-- MATERIAL SHOWN follows --

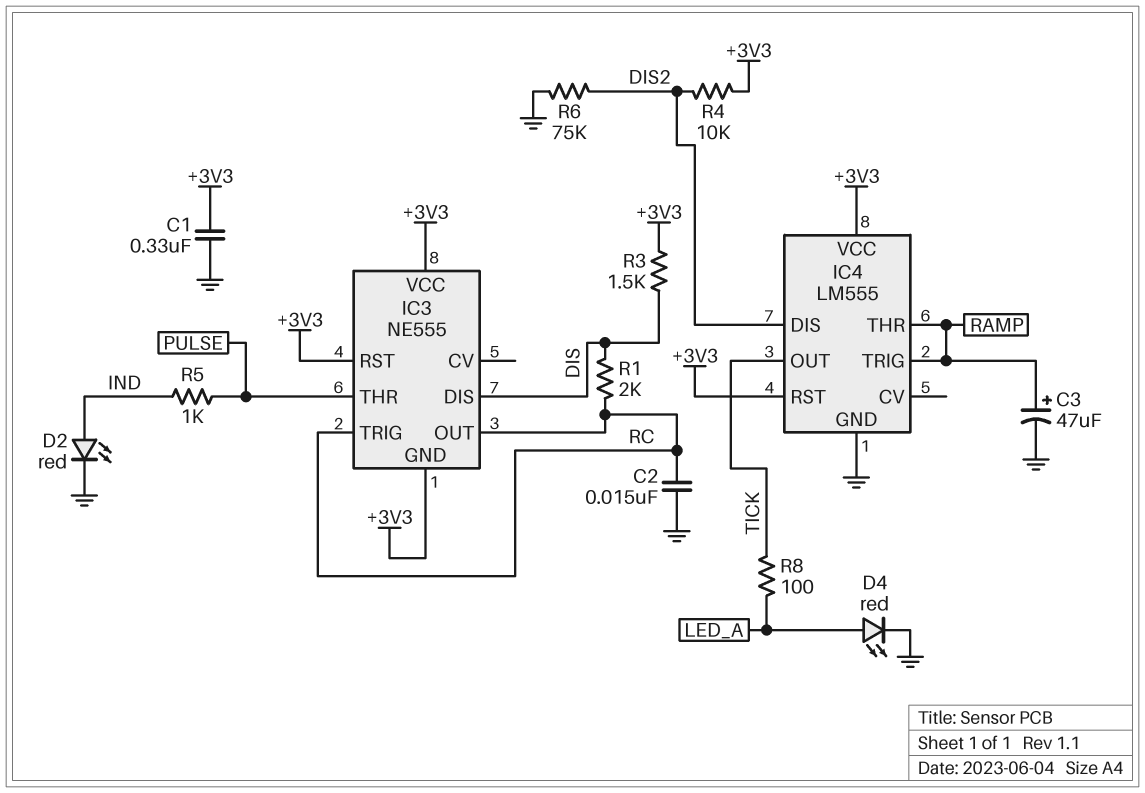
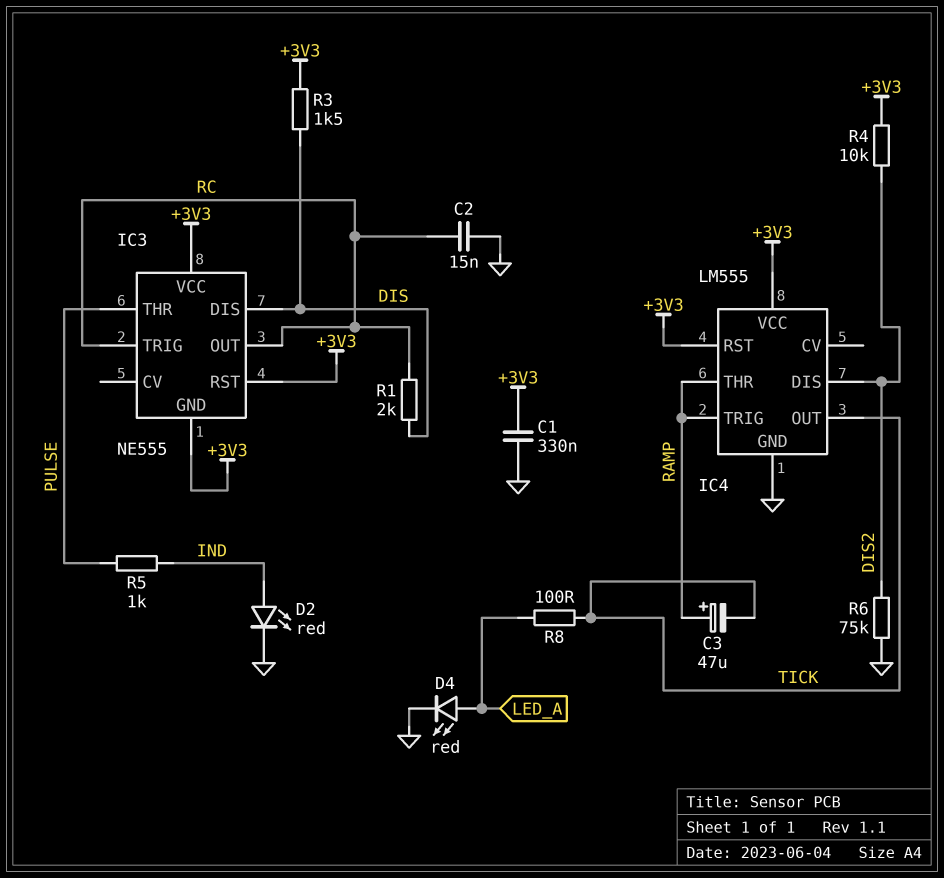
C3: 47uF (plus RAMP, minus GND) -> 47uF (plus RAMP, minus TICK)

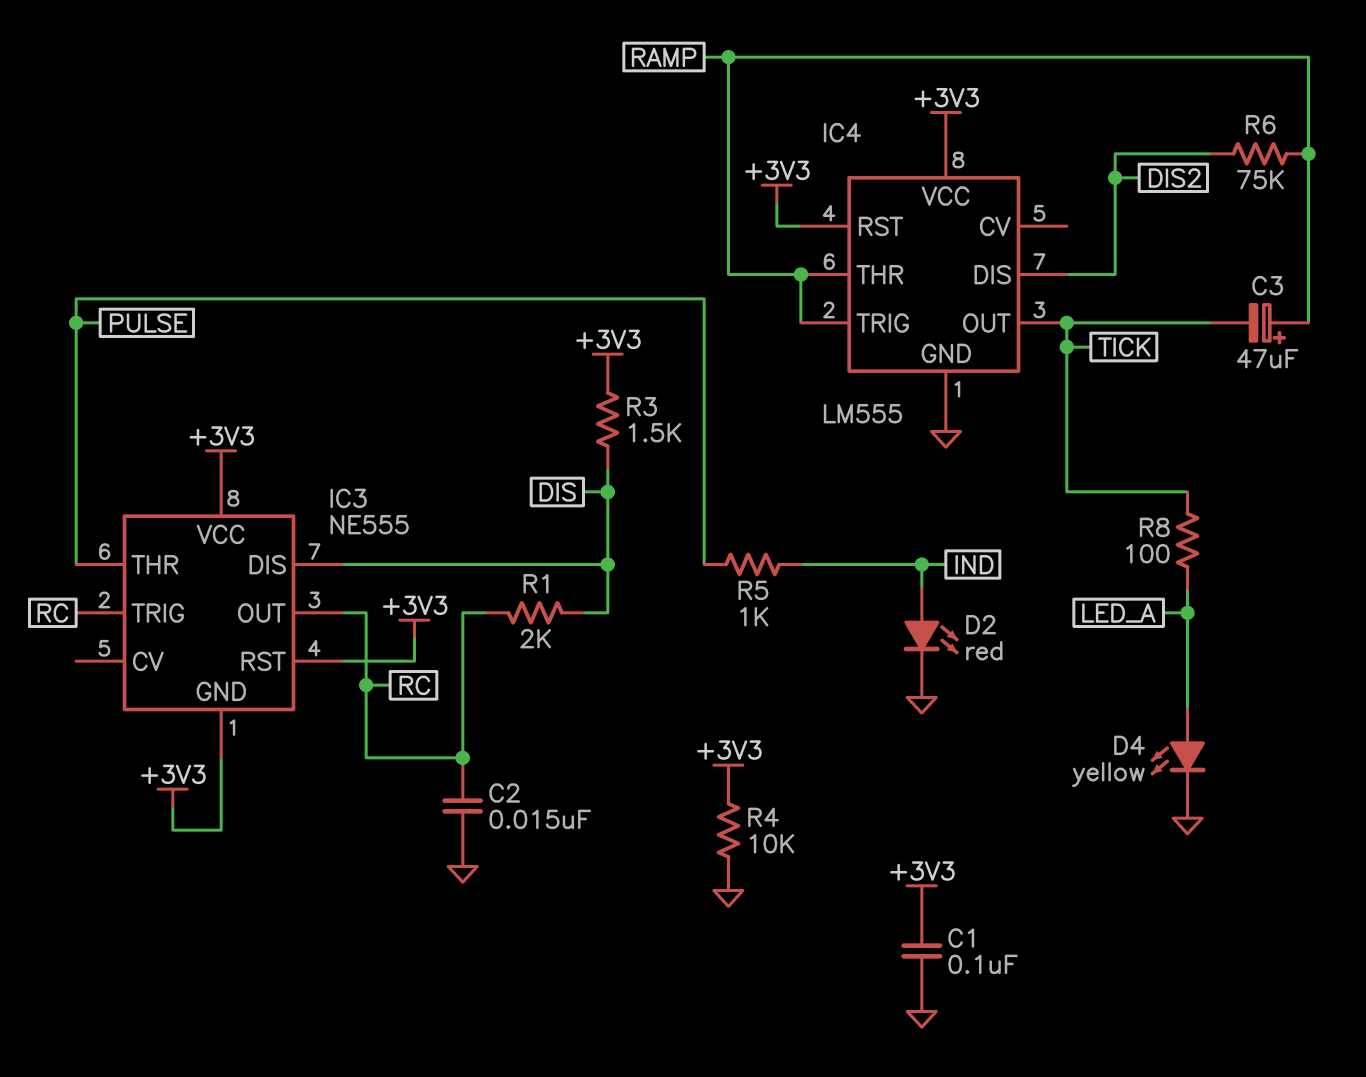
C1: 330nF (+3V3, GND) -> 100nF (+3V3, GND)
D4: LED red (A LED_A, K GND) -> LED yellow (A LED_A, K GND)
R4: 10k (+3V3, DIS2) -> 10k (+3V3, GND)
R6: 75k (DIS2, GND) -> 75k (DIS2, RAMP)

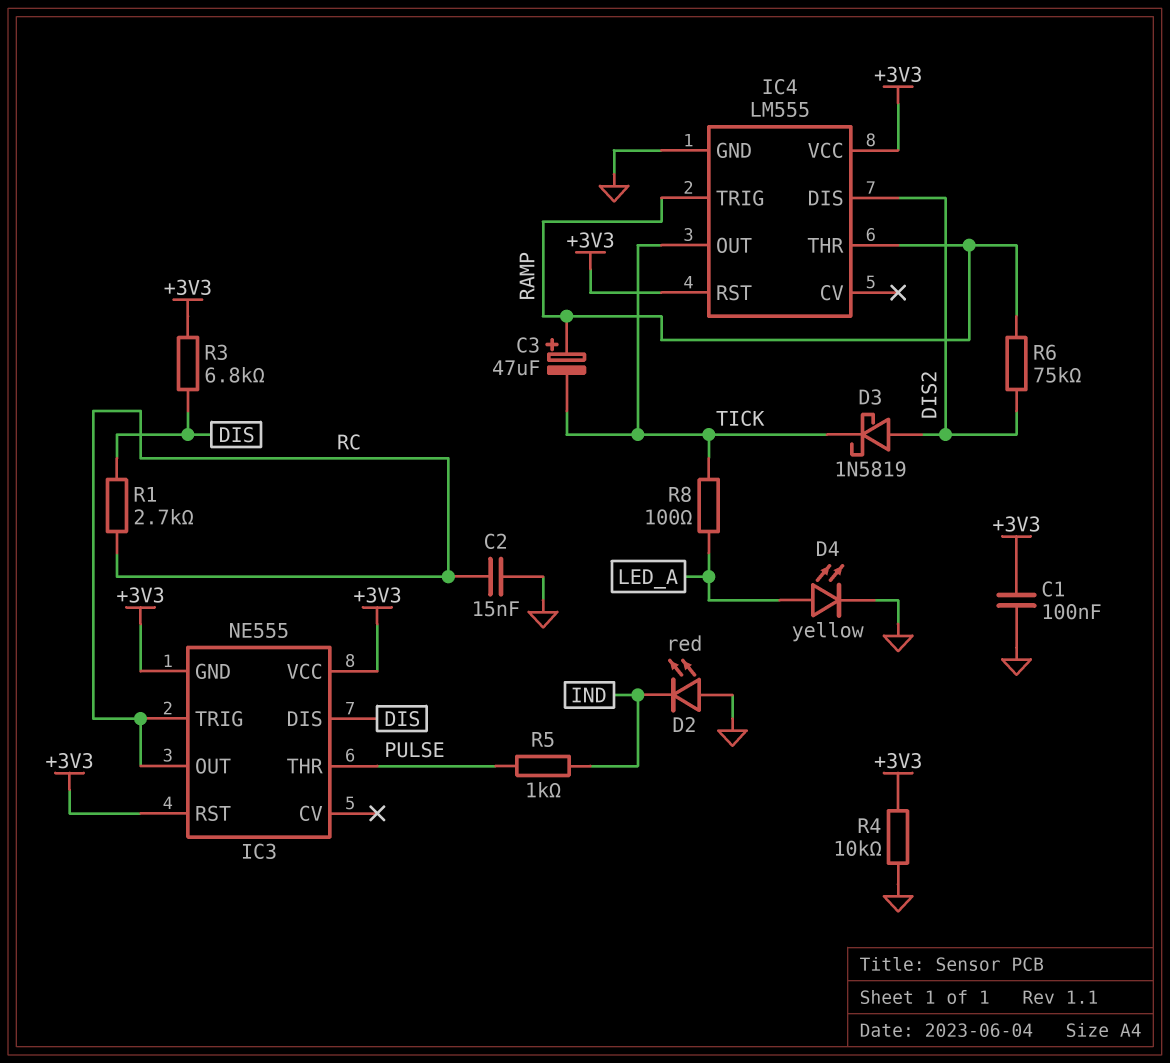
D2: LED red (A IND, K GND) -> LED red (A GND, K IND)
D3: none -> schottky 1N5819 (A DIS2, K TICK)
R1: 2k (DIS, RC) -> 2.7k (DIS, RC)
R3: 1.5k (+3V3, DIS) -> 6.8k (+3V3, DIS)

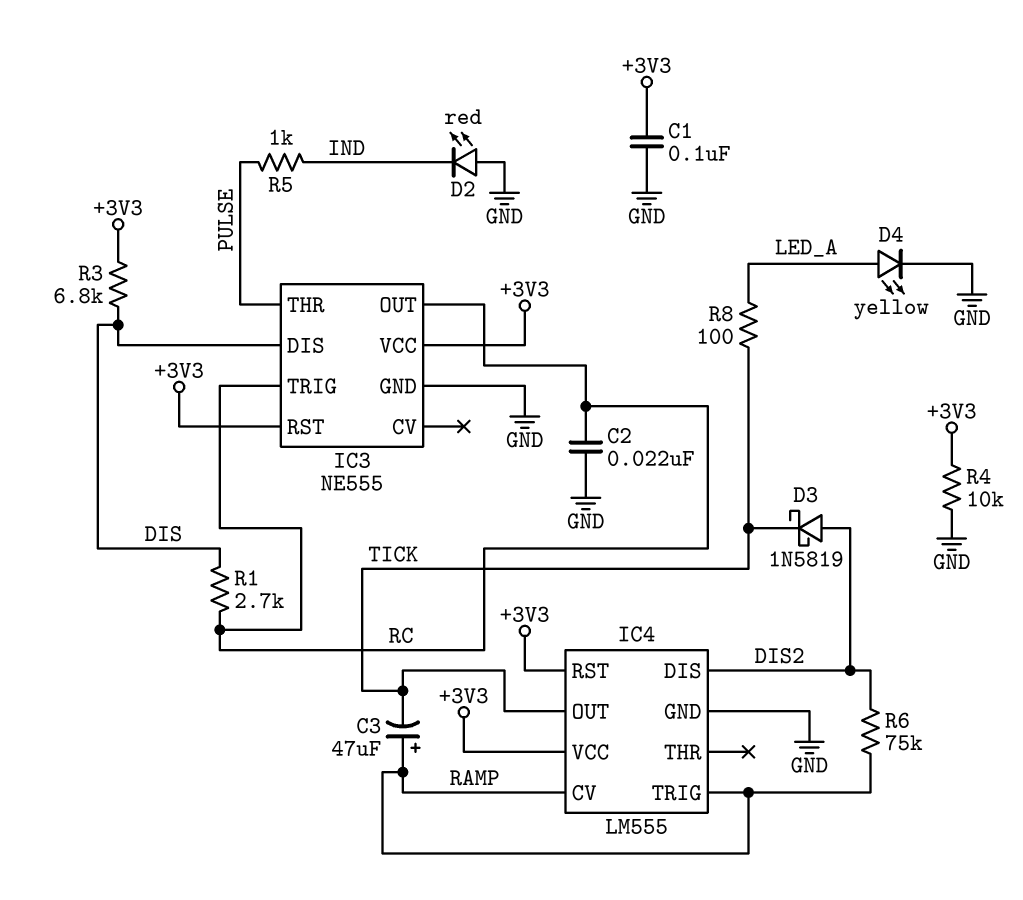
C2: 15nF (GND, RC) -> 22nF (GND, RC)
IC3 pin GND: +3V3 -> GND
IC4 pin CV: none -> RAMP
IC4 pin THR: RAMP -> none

-- MATERIAL SHOWN concluded --

- EXERCISE DIRECTIONS:
How many of the lines above include the string "none"? Answer with the number only.

- EXERCISE SOLUTION:
3